# Goal of the exercise:
For this exercise, copy the data exactly and omit any images.

Object matching data:
══════
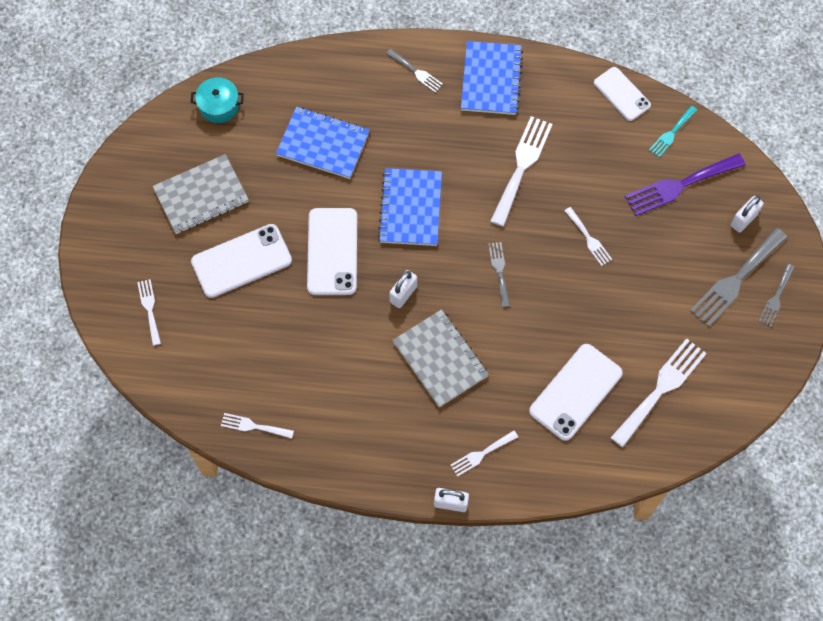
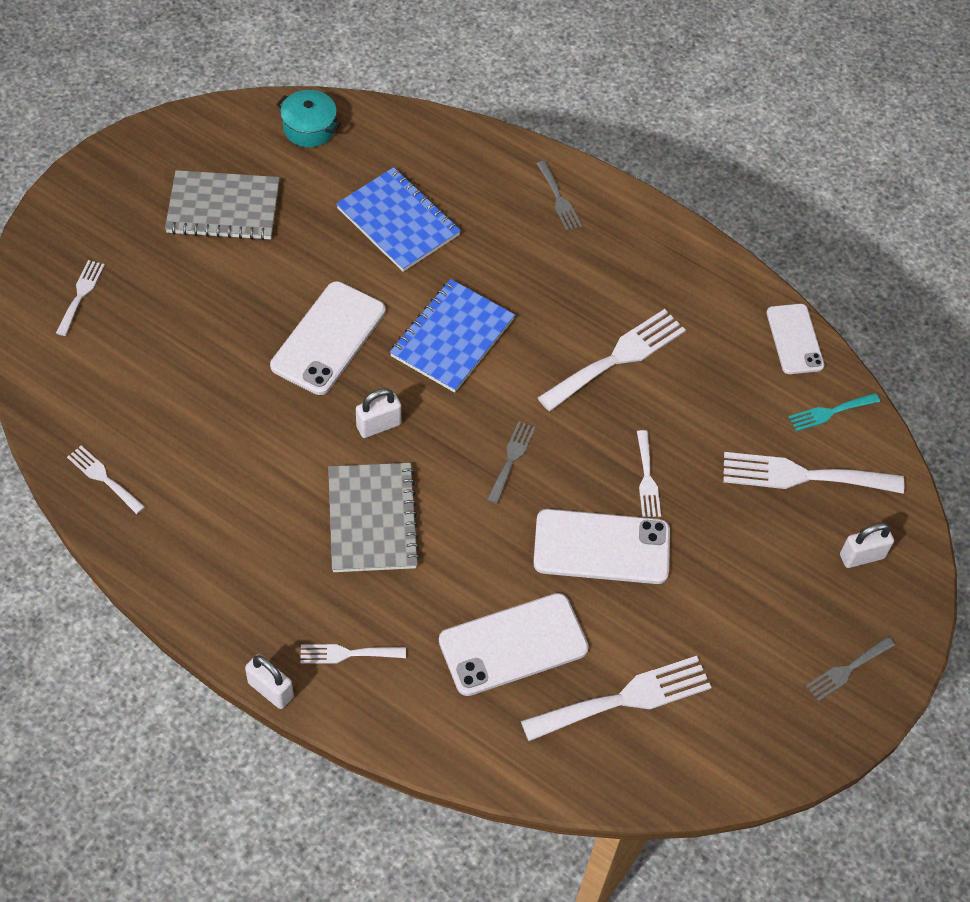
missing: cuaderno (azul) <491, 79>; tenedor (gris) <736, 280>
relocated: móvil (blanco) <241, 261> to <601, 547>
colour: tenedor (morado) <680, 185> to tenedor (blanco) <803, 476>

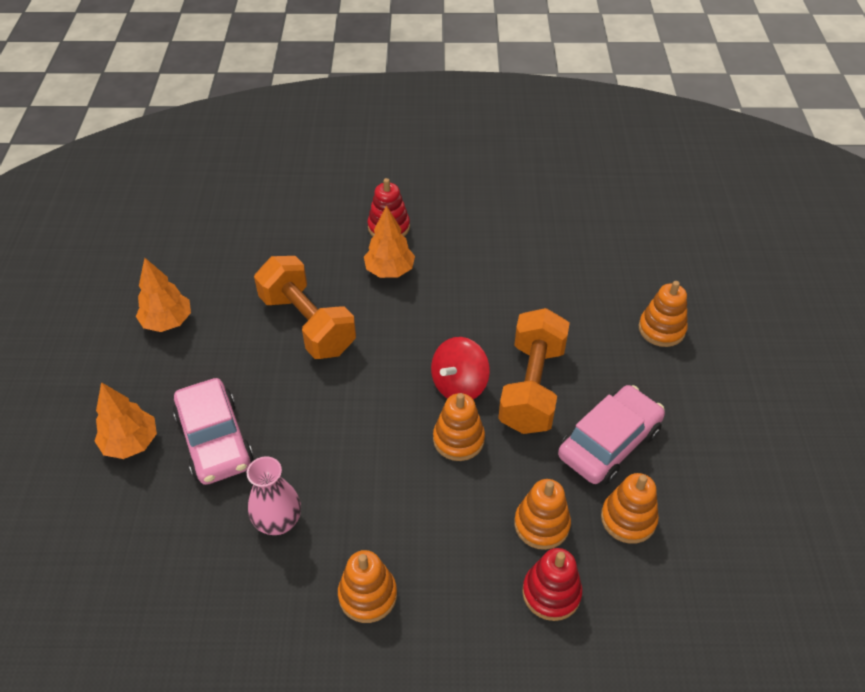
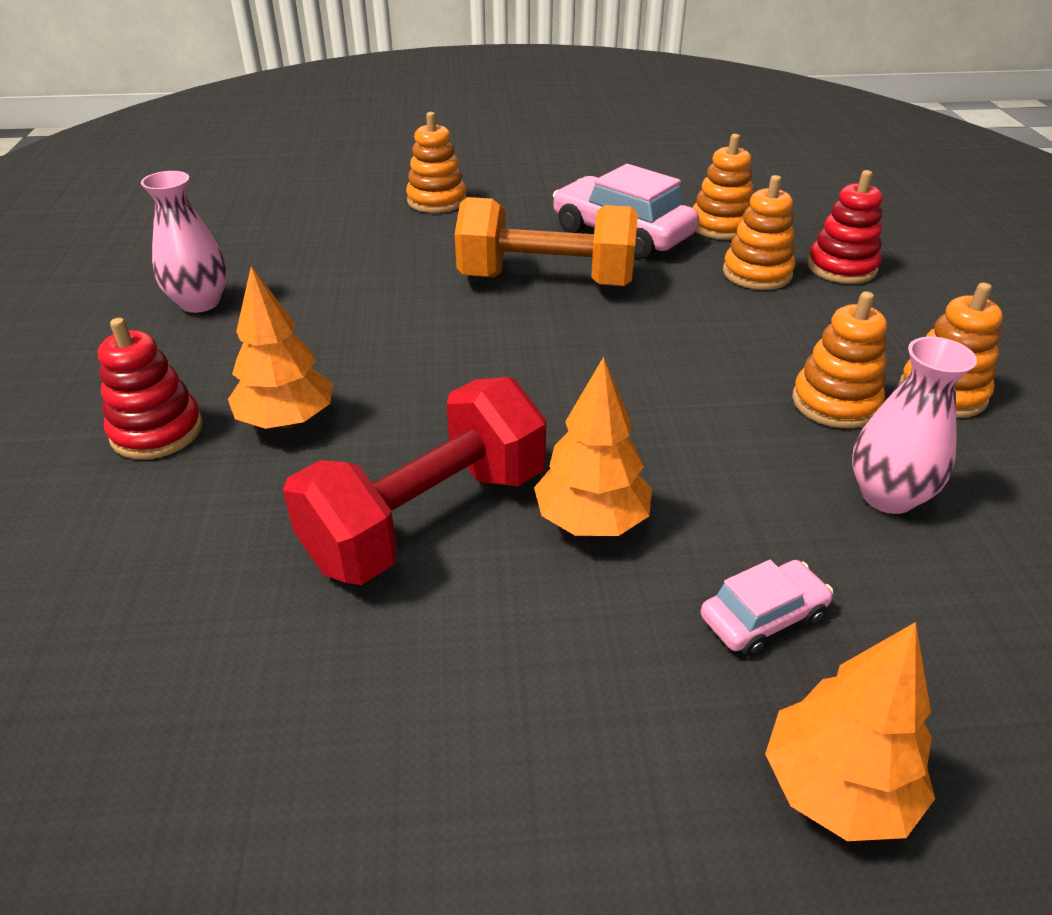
missing: peonza (rojo) <459, 385>
appeared: florero (rosa) <200, 303>
relocated: árbol (naranja) <168, 322> to <591, 520>; juguete apilable (naranja) <458, 439> to <835, 403>
colour: mancuerna (naranja) <307, 324> to mancuerna (rojo) <428, 518>
size: coche (rosa) <215, 440> = <762, 617> x0.52

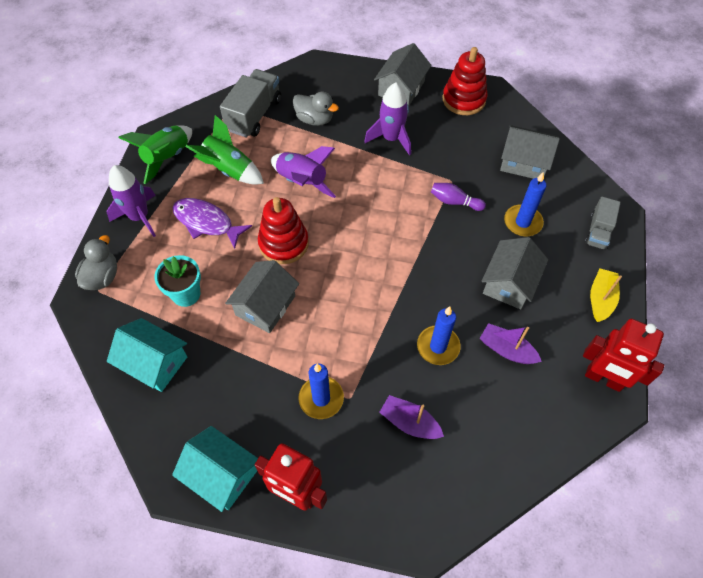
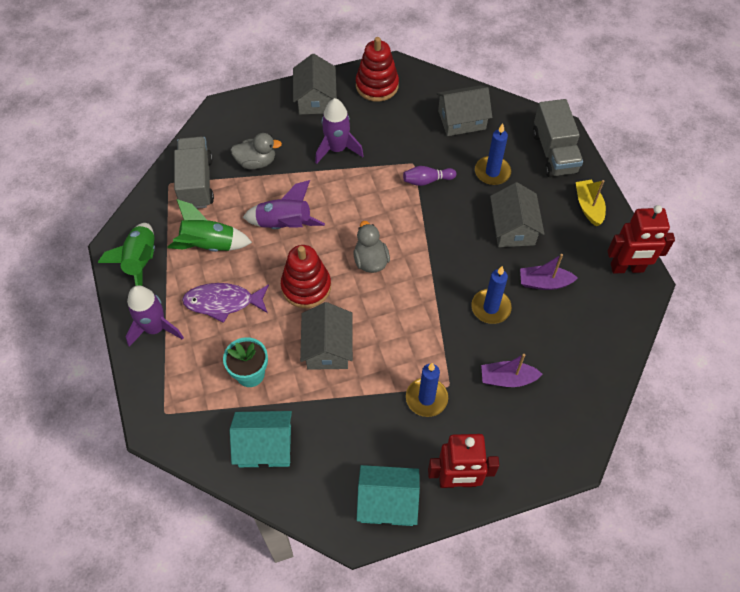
relocated: pato (gris) <102, 277> to <370, 261>
size: camión (gris) <598, 232> = <554, 152> x1.62

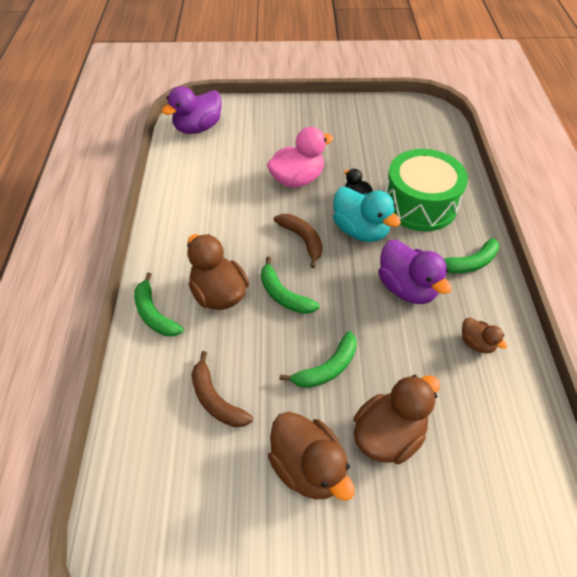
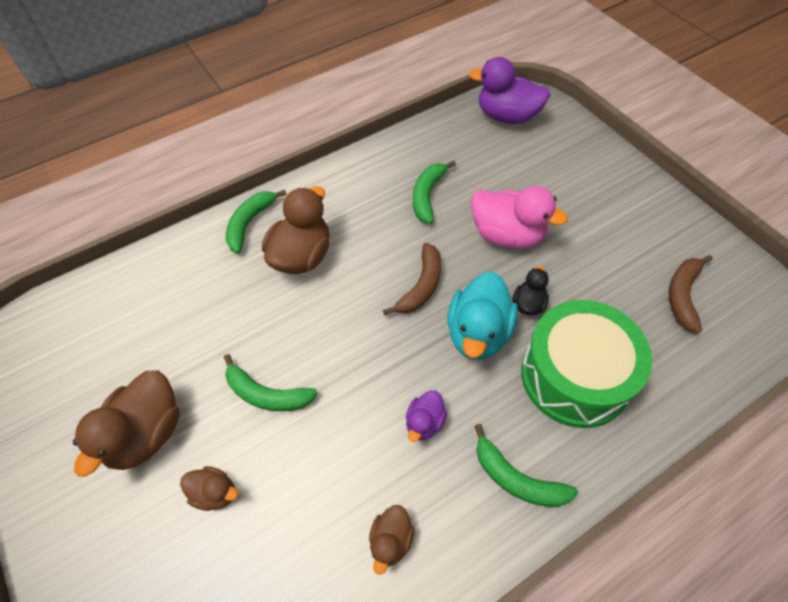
relocated: plátano (verde) <283, 295> to <427, 195>; plátano (marrón) <216, 399> to <682, 295>
size: pato (marrón) <388, 435> = <215, 493> x0.53; pato (morado) <407, 288> = <424, 423> x0.53

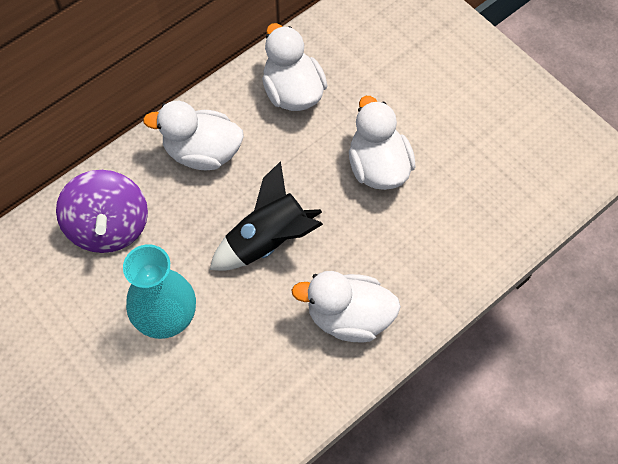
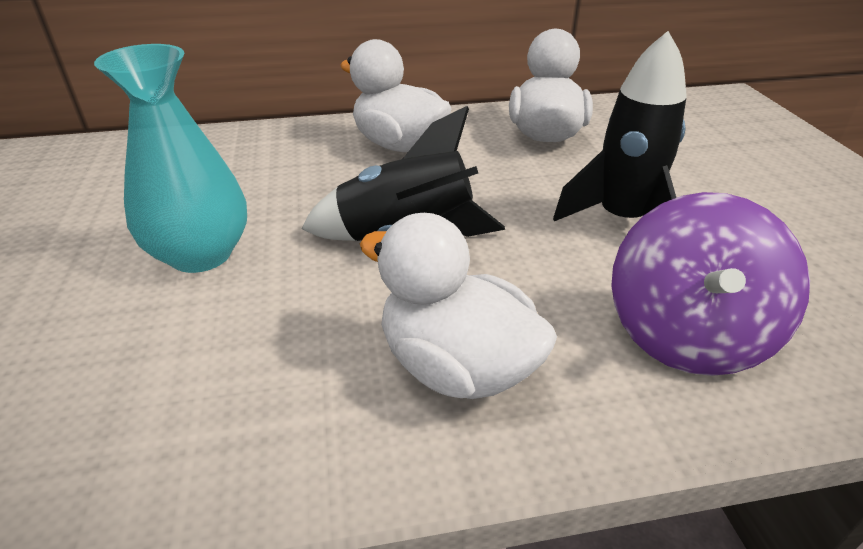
relocated: peonza (morado) <109, 227> to <686, 334>
exchanged: pato (blanco) <378, 167> to cohete (negro) <621, 220>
══════
# Solution for this exercise:
missing: cuaderno (azul) <491, 79>; tenedor (gris) <736, 280>
relocated: móvil (blanco) <241, 261> to <601, 547>
colour: tenedor (morado) <680, 185> to tenedor (blanco) <803, 476>

missing: peonza (rojo) <459, 385>
appeared: florero (rosa) <200, 303>
relocated: árbol (naranja) <168, 322> to <591, 520>; juguete apilable (naranja) <458, 439> to <835, 403>
colour: mancuerna (naranja) <307, 324> to mancuerna (rojo) <428, 518>
size: coche (rosa) <215, 440> = <762, 617> x0.52

relocated: pato (gris) <102, 277> to <370, 261>
size: camión (gris) <598, 232> = <554, 152> x1.62

relocated: plátano (verde) <283, 295> to <427, 195>; plátano (marrón) <216, 399> to <682, 295>
size: pato (marrón) <388, 435> = <215, 493> x0.53; pato (morado) <407, 288> = <424, 423> x0.53

relocated: peonza (morado) <109, 227> to <686, 334>
exchanged: pato (blanco) <378, 167> to cohete (negro) <621, 220>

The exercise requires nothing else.